> Exercise instructions: Copy the records below, from the line containing "red line: (22, 81) -> (43, 76), moved" through the last line; leave out pictures.

> Colored shape tracking data:
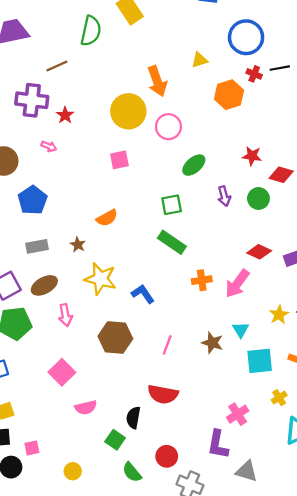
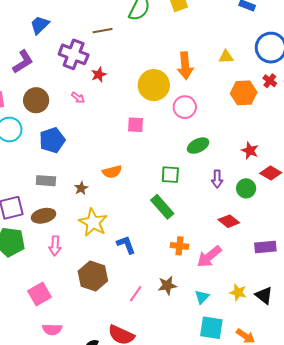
red diamond: (259, 252) -> (229, 221), moved
yellow star: (279, 315) -> (238, 292), turned 30
brown star: (212, 343) -> (167, 285), moved, turned 30

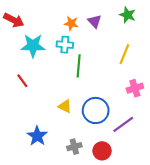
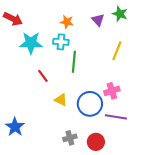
purple triangle: (95, 21) -> (98, 20), moved
red line: (22, 81) -> (43, 76), moved
pink cross: (135, 88) -> (112, 91), moved
purple line: (123, 124) -> (116, 117), turned 45
blue star: (37, 136) -> (15, 127), moved

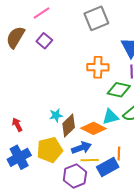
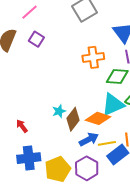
cyan triangle: (110, 117) -> (113, 104), size x1.4
yellow pentagon: (50, 150) -> (58, 169), moved
blue cross: (19, 157) -> (29, 158), turned 30
yellow line: (90, 160) -> (107, 143), moved

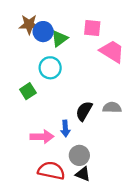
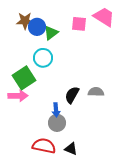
pink trapezoid: (112, 51) -> (104, 17), moved
green square: (28, 91) -> (24, 78), size x1.6
pink arrow: (42, 137) -> (18, 96), moved
gray circle: (79, 155) -> (57, 123), moved

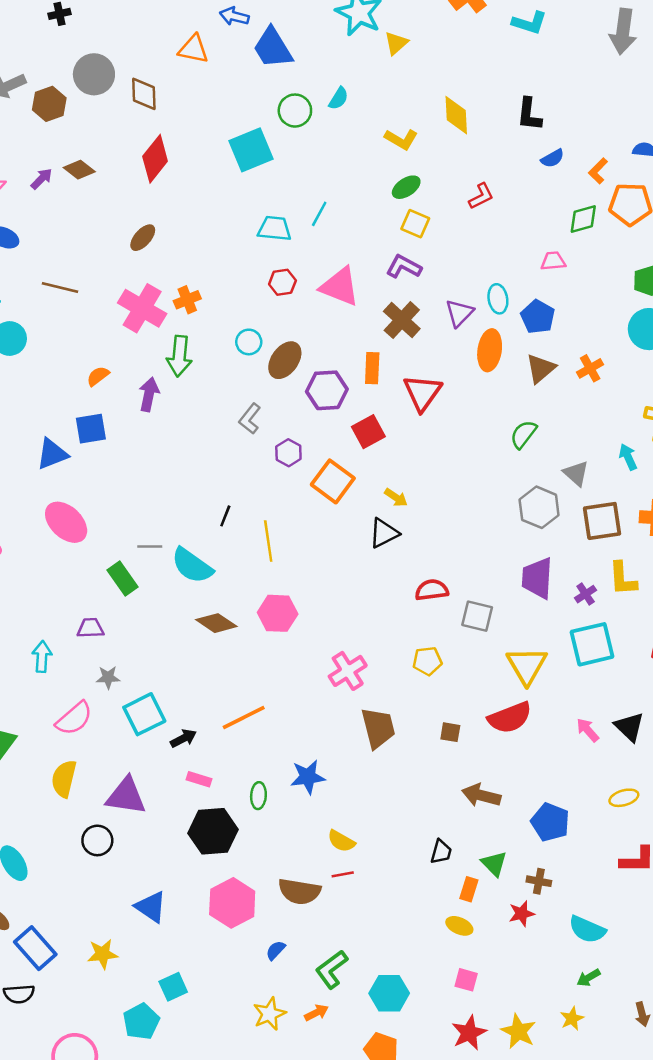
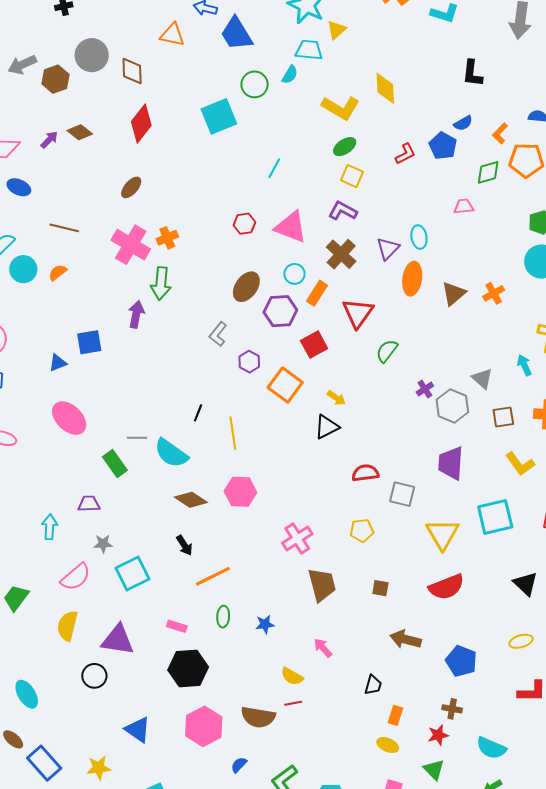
black L-shape: (529, 114) -> (472, 73), moved
yellow L-shape: (401, 139) -> (341, 108), size x1.4
cyan trapezoid: (274, 229) -> (309, 50), moved
blue pentagon: (538, 317) -> (443, 146), moved
cyan circle: (249, 342) -> (294, 274), moved
orange rectangle: (372, 368) -> (317, 293), turned 30
orange semicircle: (98, 376) -> (58, 272), moved
green semicircle: (523, 434) -> (387, 351), moved
blue triangle: (52, 454) -> (58, 363), size x0.7
brown square: (602, 521) -> (503, 417), size x0.7
yellow L-shape: (623, 579) -> (520, 464), turned -32
purple cross: (586, 594) -> (425, 389), moved
red semicircle: (510, 718) -> (447, 587), moved
pink arrow: (588, 730) -> (323, 648), moved
black arrow: (183, 738) -> (184, 545), moved, turned 85
blue star: (308, 777) -> (265, 624), size x0.7
green ellipse: (258, 796) -> (223, 617), moved
green triangle: (494, 864) -> (434, 769), moved

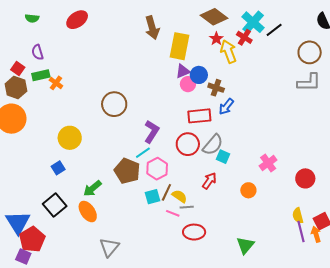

> Result below:
red line: (22, 81) -> (43, 76), moved
pink cross: (135, 88) -> (112, 91), moved
purple line: (123, 124) -> (116, 117), turned 45
blue star: (37, 136) -> (15, 127), moved

cyan triangle: (110, 117) -> (113, 104), size x1.4
yellow pentagon: (50, 150) -> (58, 169), moved
blue cross: (19, 157) -> (29, 158), turned 30
yellow line: (90, 160) -> (107, 143), moved

pink trapezoid: (112, 51) -> (104, 17), moved
green square: (28, 91) -> (24, 78), size x1.6
pink arrow: (42, 137) -> (18, 96), moved
gray circle: (79, 155) -> (57, 123), moved

black L-shape: (529, 114) -> (472, 73), moved
yellow L-shape: (401, 139) -> (341, 108), size x1.4
cyan trapezoid: (274, 229) -> (309, 50), moved
blue pentagon: (538, 317) -> (443, 146), moved
cyan circle: (249, 342) -> (294, 274), moved
orange rectangle: (372, 368) -> (317, 293), turned 30
orange semicircle: (98, 376) -> (58, 272), moved
green semicircle: (523, 434) -> (387, 351), moved
blue triangle: (52, 454) -> (58, 363), size x0.7
brown square: (602, 521) -> (503, 417), size x0.7
yellow L-shape: (623, 579) -> (520, 464), turned -32
purple cross: (586, 594) -> (425, 389), moved
red semicircle: (510, 718) -> (447, 587), moved
pink arrow: (588, 730) -> (323, 648), moved
black arrow: (183, 738) -> (184, 545), moved, turned 85
blue star: (308, 777) -> (265, 624), size x0.7
green ellipse: (258, 796) -> (223, 617), moved
green triangle: (494, 864) -> (434, 769), moved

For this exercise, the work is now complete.